-- Opening Marker --

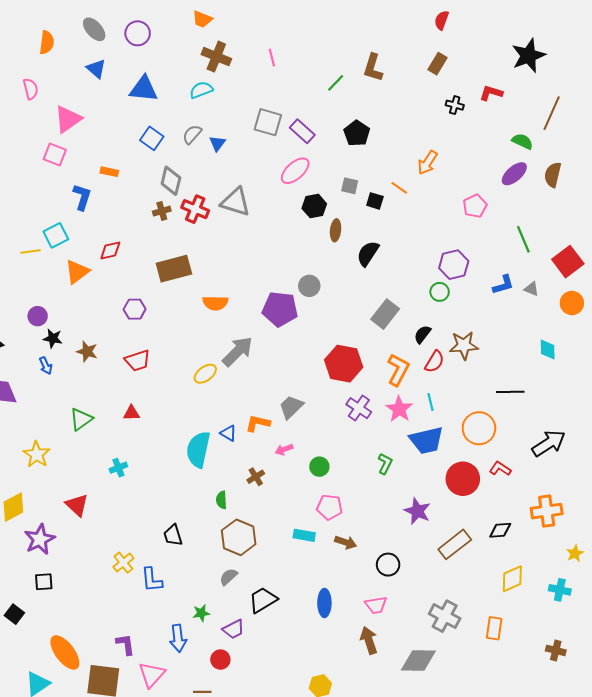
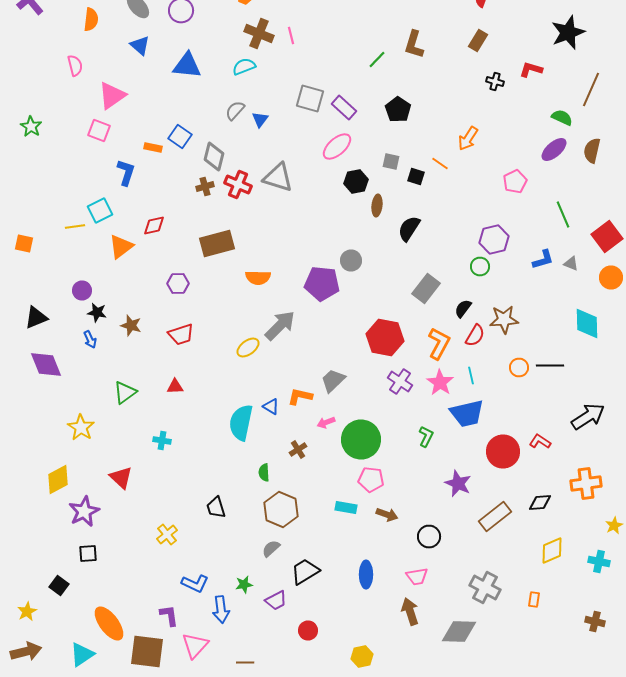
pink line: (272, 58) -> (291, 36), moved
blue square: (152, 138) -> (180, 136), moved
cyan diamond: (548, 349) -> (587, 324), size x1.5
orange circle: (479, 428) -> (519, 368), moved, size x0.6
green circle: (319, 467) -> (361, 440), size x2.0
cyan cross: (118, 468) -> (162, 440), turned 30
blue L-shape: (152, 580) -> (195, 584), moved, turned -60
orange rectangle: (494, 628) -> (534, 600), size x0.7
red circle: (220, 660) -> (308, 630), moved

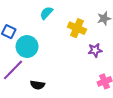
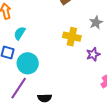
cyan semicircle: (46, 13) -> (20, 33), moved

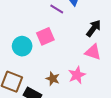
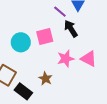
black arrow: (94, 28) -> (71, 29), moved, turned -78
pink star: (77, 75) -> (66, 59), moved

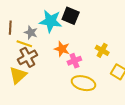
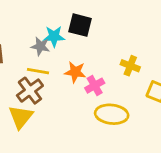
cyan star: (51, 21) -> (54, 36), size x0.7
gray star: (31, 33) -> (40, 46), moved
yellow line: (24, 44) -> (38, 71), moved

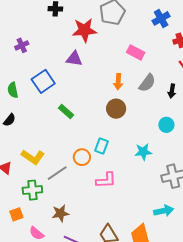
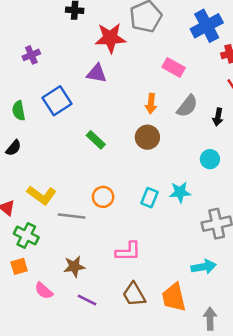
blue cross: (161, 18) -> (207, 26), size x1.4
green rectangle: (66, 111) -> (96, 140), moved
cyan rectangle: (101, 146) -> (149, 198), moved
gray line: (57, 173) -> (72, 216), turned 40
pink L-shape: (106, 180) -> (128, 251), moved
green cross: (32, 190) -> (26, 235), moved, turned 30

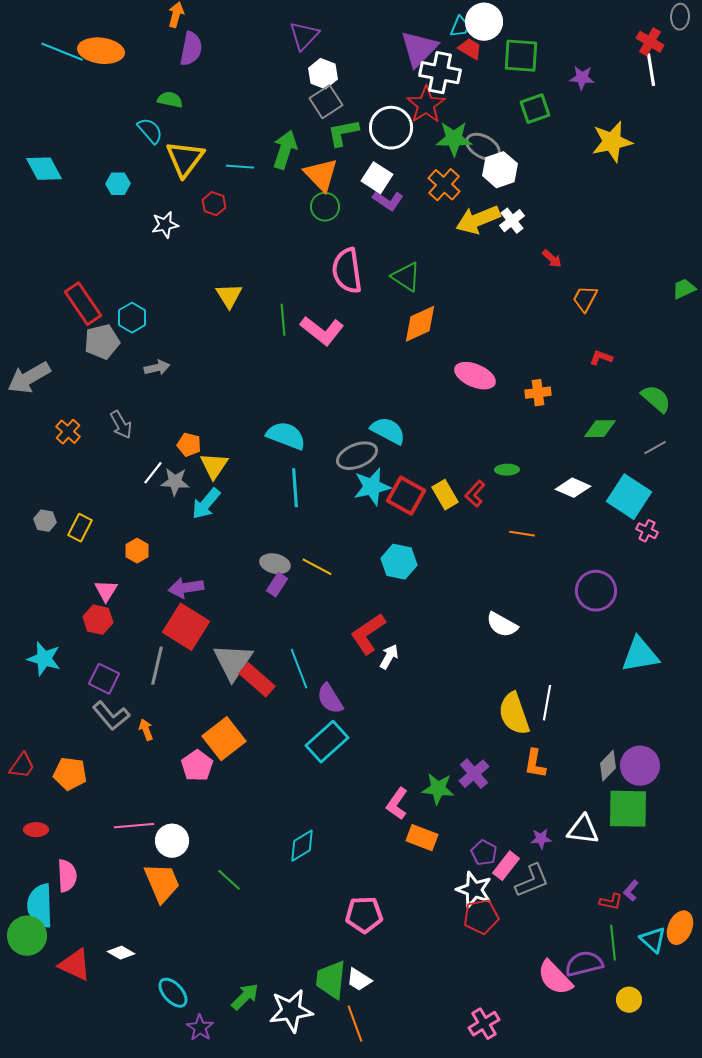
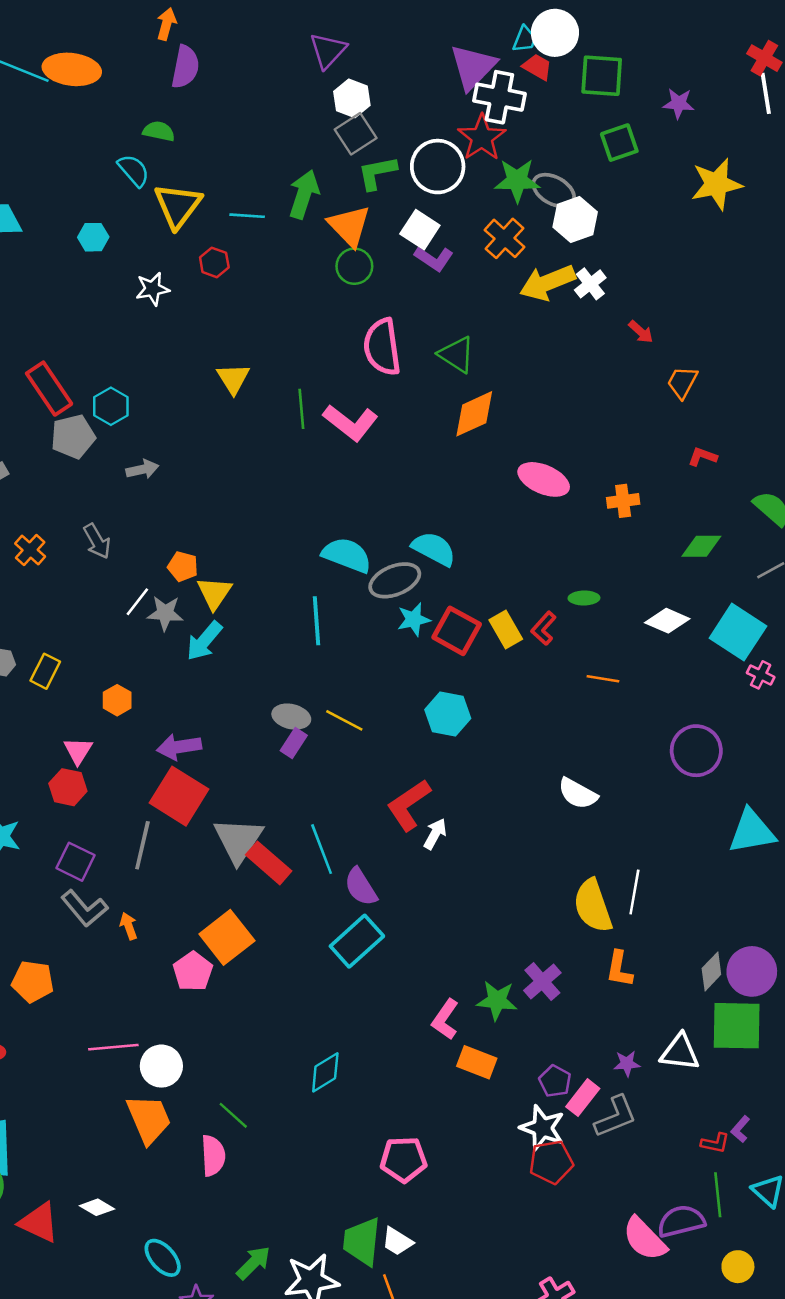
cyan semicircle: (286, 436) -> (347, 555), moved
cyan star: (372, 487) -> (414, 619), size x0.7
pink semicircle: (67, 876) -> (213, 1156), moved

-- Closing Marker --

**WORK TASK**
Gather all lines of the records that include the word "cyan".

**OUTPUT OF THE EXERCISE**
cyan diamond: (548, 349) -> (587, 324), size x1.5
cyan cross: (118, 468) -> (162, 440), turned 30
cyan semicircle: (46, 13) -> (20, 33), moved
cyan star: (51, 21) -> (54, 36), size x0.7
cyan rectangle: (101, 146) -> (149, 198), moved
cyan semicircle: (286, 436) -> (347, 555), moved
cyan star: (372, 487) -> (414, 619), size x0.7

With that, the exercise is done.